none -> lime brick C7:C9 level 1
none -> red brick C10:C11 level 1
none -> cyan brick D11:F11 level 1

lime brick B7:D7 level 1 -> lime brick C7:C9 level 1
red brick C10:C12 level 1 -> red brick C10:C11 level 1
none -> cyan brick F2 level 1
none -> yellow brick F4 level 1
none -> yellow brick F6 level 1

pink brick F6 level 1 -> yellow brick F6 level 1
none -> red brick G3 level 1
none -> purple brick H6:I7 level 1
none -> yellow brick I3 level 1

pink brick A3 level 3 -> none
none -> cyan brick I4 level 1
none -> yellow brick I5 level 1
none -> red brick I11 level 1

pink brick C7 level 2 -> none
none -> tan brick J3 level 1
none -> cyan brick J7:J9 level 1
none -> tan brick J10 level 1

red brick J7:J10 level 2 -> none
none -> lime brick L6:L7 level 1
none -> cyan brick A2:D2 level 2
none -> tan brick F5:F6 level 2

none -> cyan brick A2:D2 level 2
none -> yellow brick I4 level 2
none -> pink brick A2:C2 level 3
◆ ◆ ◆ ◆
*WHAT IS EXPECTED*. Could you reproduce every entry above exactly as written?

*SOLUTION*.
none -> lime brick C7:C9 level 1
none -> red brick C10:C11 level 1
none -> cyan brick D11:F11 level 1

lime brick B7:D7 level 1 -> lime brick C7:C9 level 1
red brick C10:C12 level 1 -> red brick C10:C11 level 1
none -> cyan brick F2 level 1
none -> yellow brick F4 level 1
none -> yellow brick F6 level 1

pink brick F6 level 1 -> yellow brick F6 level 1
none -> red brick G3 level 1
none -> purple brick H6:I7 level 1
none -> yellow brick I3 level 1

pink brick A3 level 3 -> none
none -> cyan brick I4 level 1
none -> yellow brick I5 level 1
none -> red brick I11 level 1

pink brick C7 level 2 -> none
none -> tan brick J3 level 1
none -> cyan brick J7:J9 level 1
none -> tan brick J10 level 1

red brick J7:J10 level 2 -> none
none -> lime brick L6:L7 level 1
none -> cyan brick A2:D2 level 2
none -> tan brick F5:F6 level 2

none -> cyan brick A2:D2 level 2
none -> yellow brick I4 level 2
none -> pink brick A2:C2 level 3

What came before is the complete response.